TRY IT -> Copy, word for word, the lines below from the one containing "People - Monsen: [704,345,1147,573]" up to and including the one containing "Now Playing: [593,411,827,627]", with pictures left out.

DATA FOR ANALYSIS ->
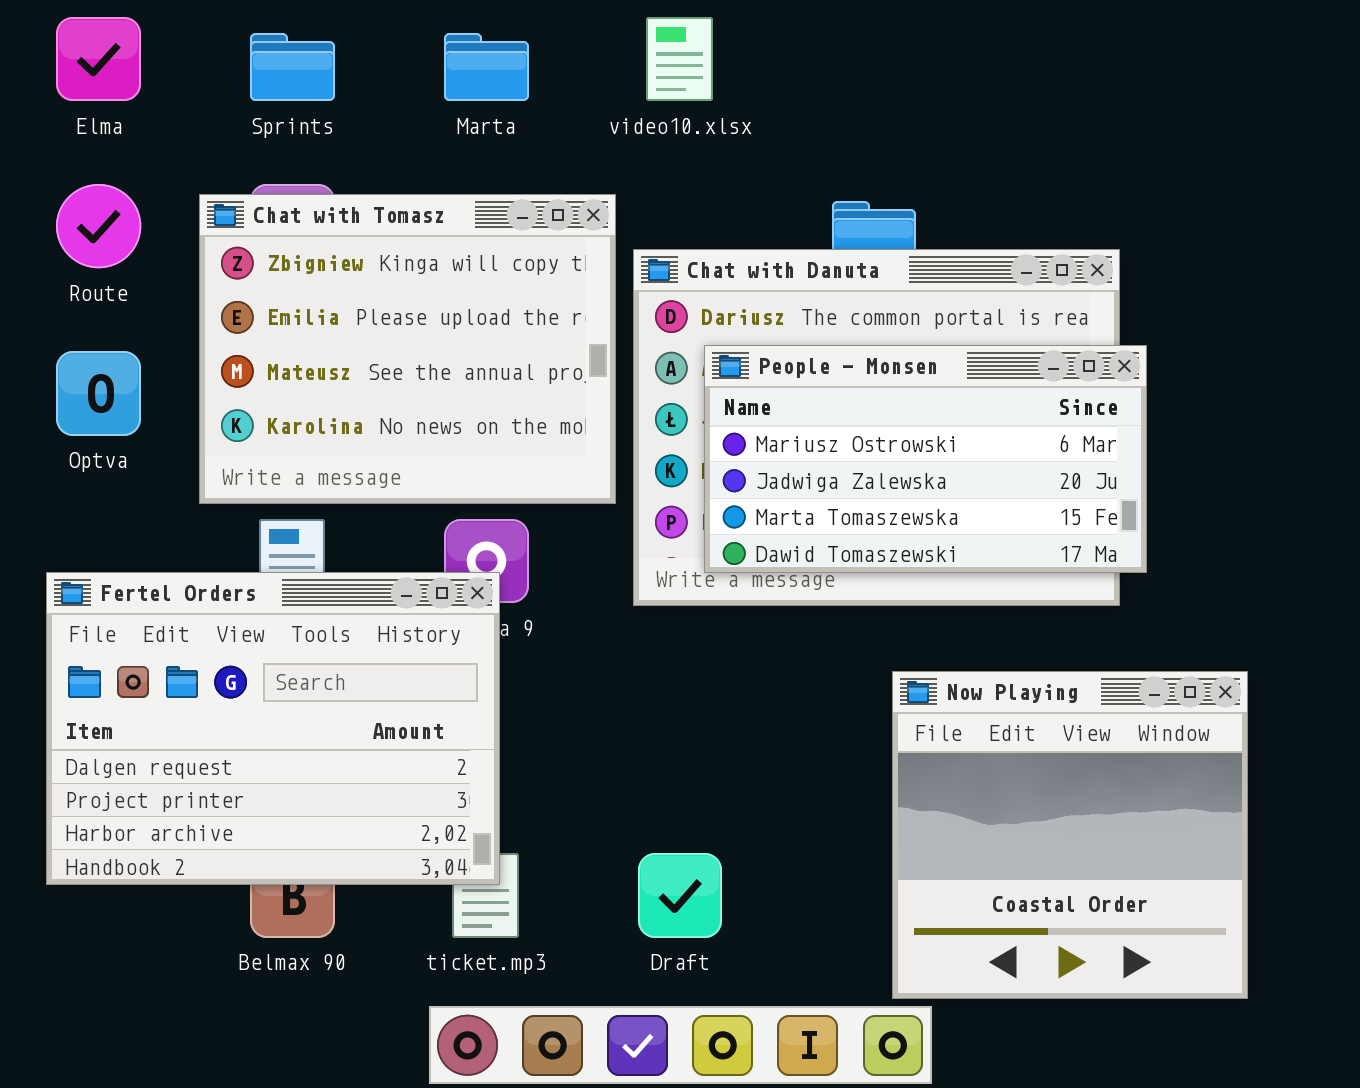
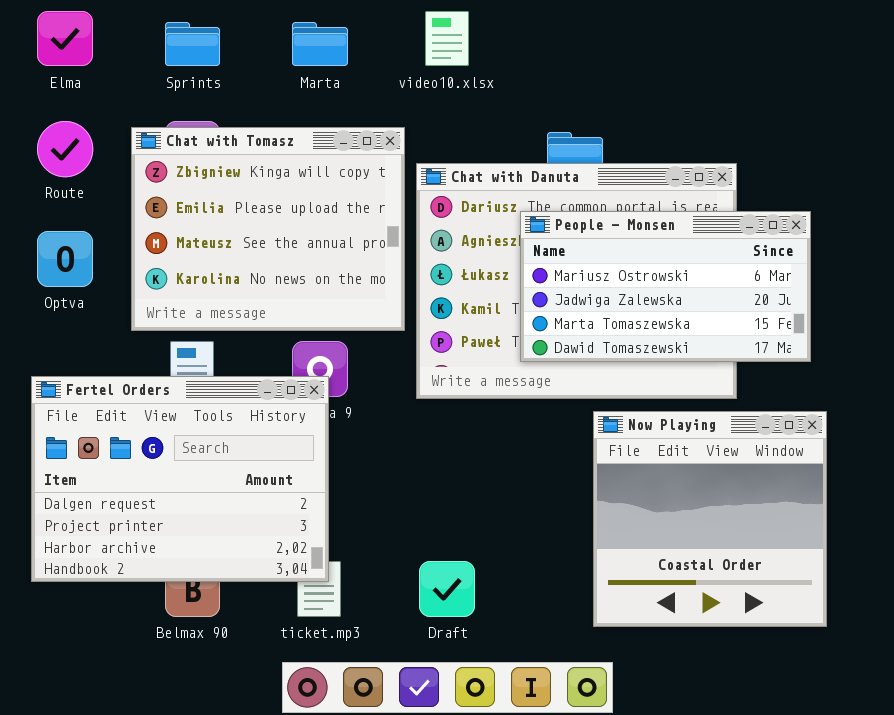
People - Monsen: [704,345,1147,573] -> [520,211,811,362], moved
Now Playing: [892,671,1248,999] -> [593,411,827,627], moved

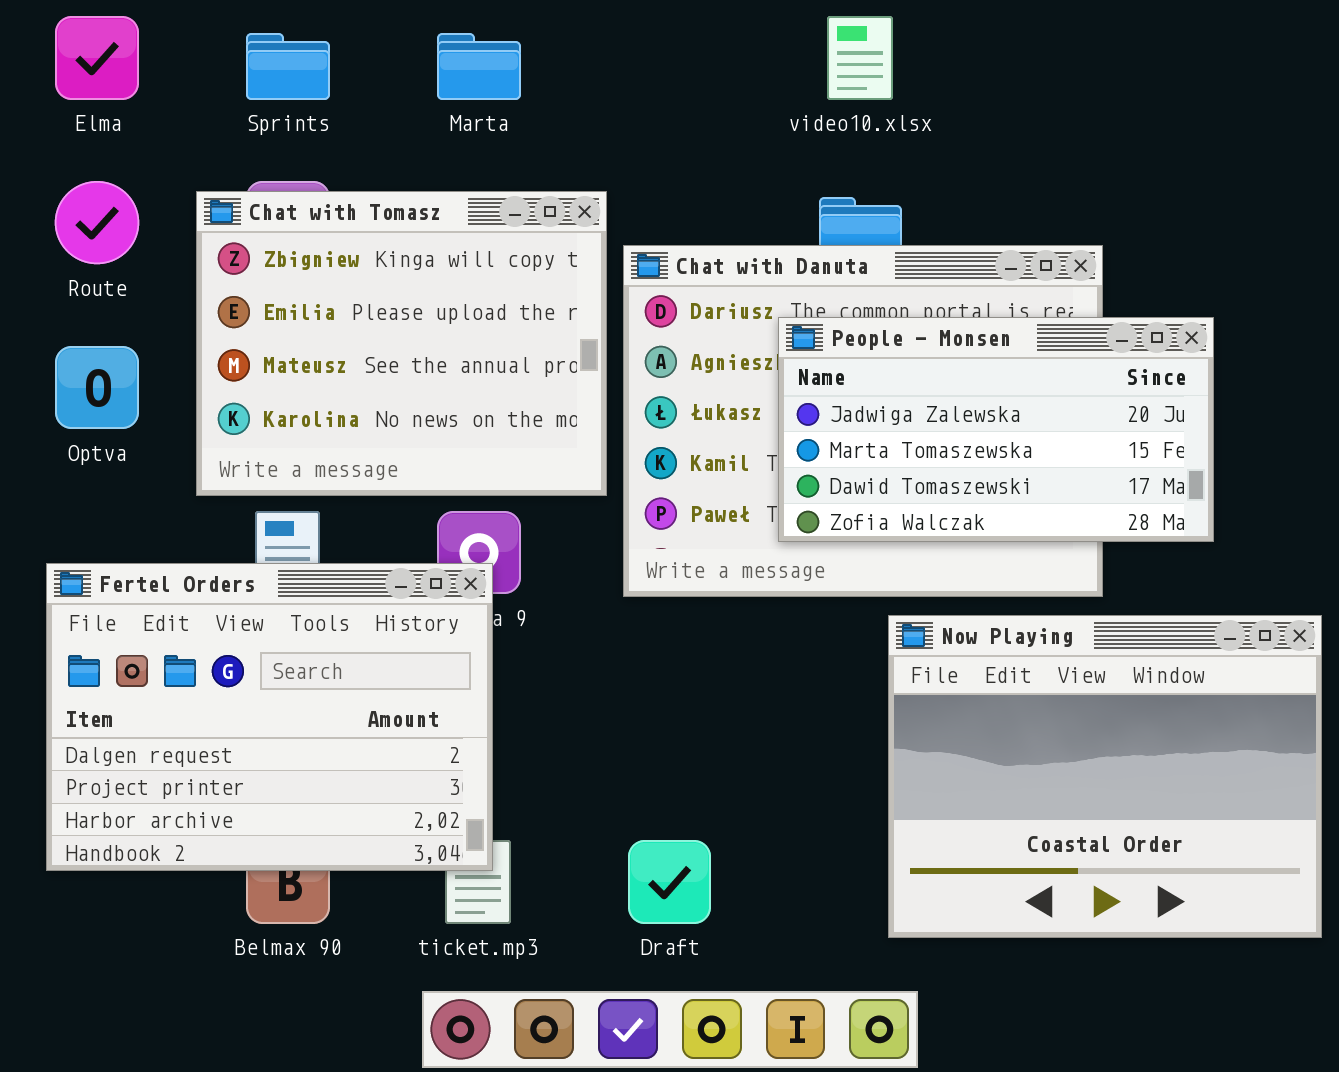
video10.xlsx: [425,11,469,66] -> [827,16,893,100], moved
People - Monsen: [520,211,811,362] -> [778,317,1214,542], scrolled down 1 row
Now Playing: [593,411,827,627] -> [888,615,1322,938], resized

---

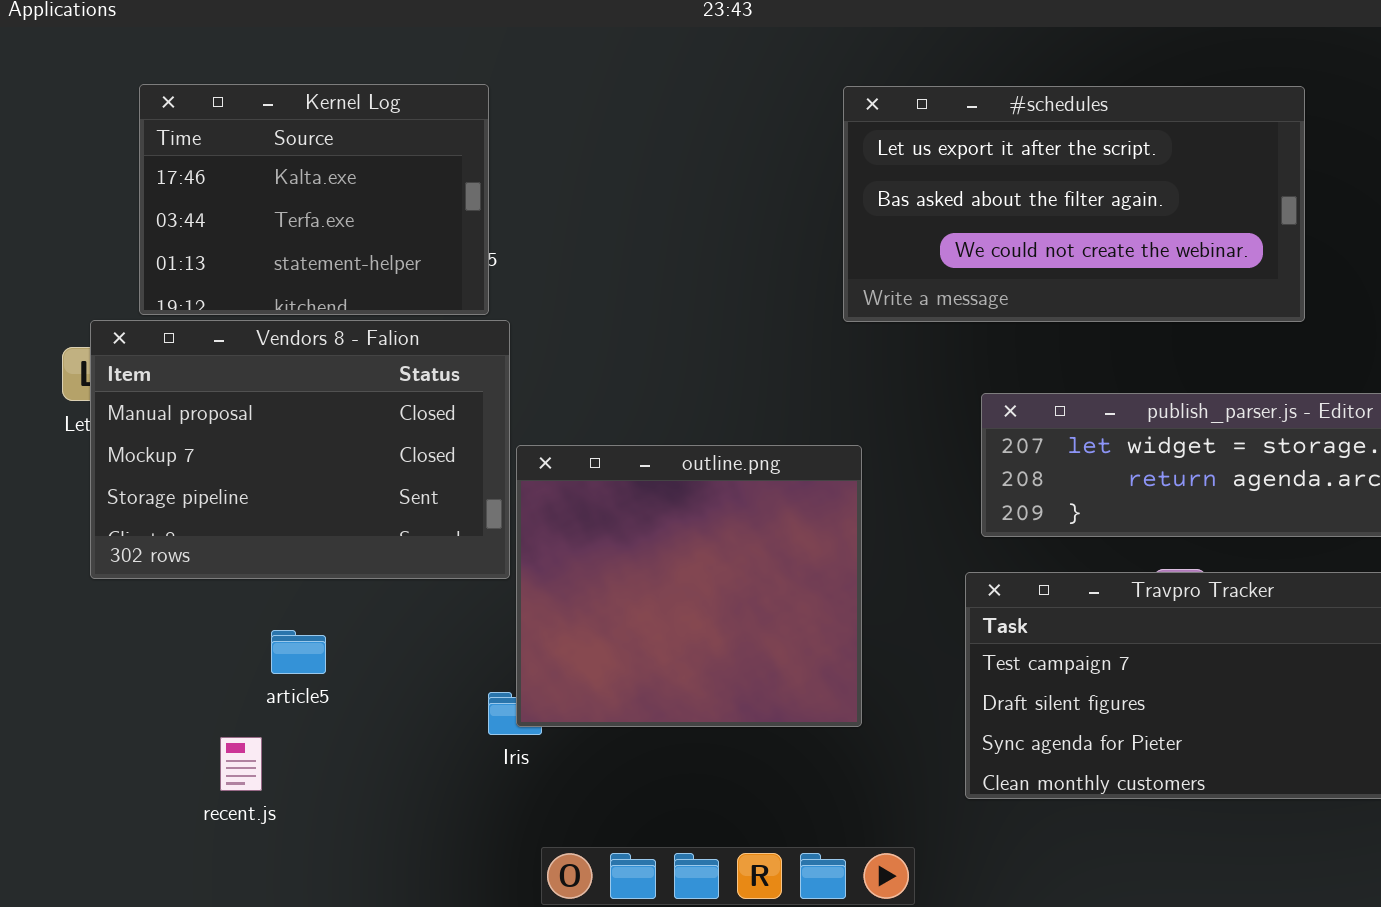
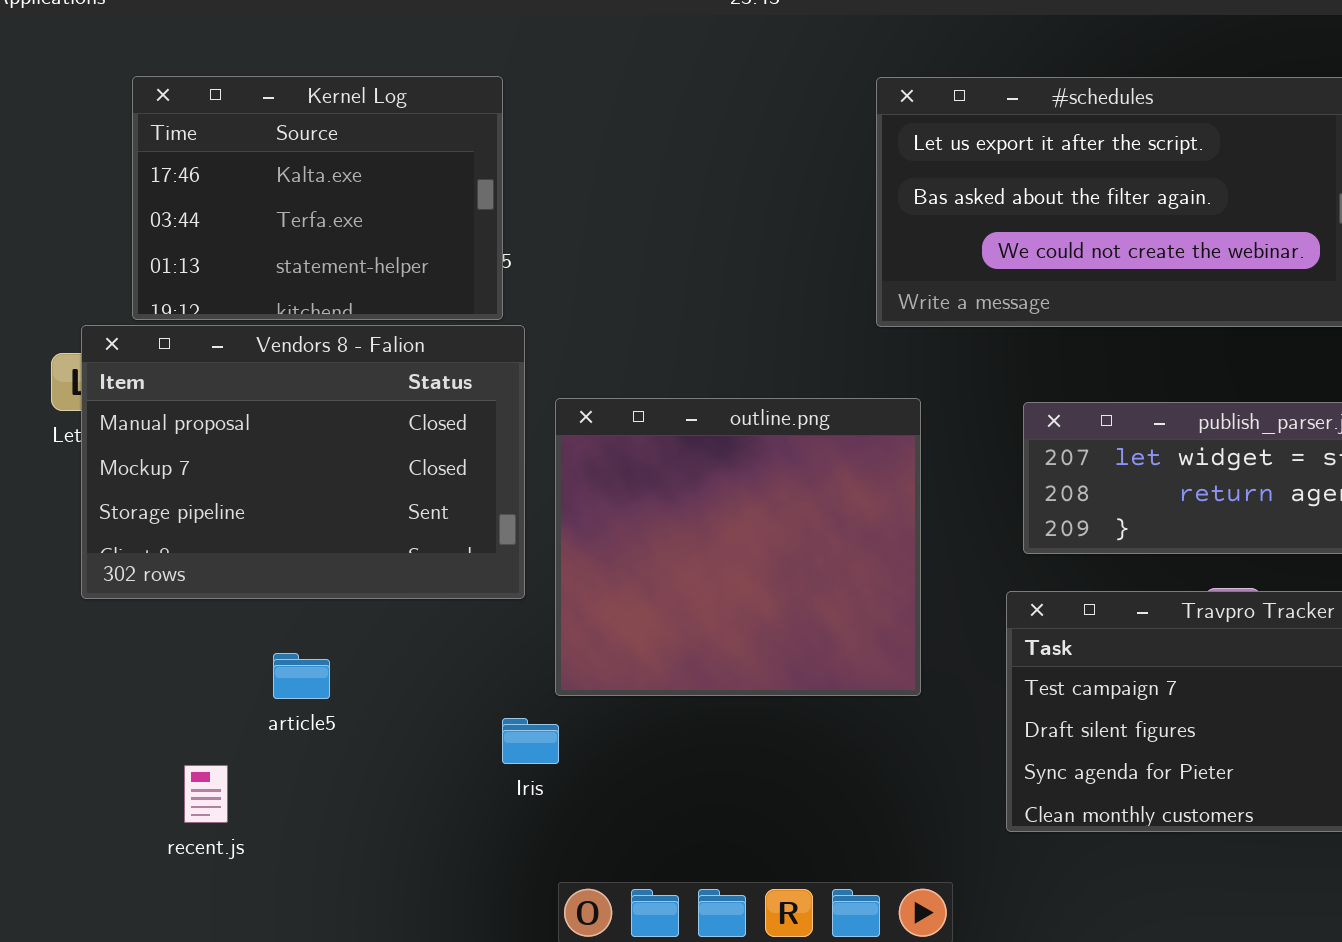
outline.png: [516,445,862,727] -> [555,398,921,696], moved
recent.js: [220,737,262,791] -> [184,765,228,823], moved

* * *

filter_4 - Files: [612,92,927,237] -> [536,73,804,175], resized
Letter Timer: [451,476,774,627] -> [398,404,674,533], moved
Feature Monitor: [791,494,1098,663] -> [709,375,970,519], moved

RESPONSE ->
People - Monsen: [704,345,1147,573] -> [520,211,811,362], moved
Now Playing: [892,671,1248,999] -> [593,411,827,627], moved

video10.xlsx: [425,11,469,66] -> [827,16,893,100], moved
People - Monsen: [520,211,811,362] -> [778,317,1214,542], scrolled down 1 row
Now Playing: [593,411,827,627] -> [888,615,1322,938], resized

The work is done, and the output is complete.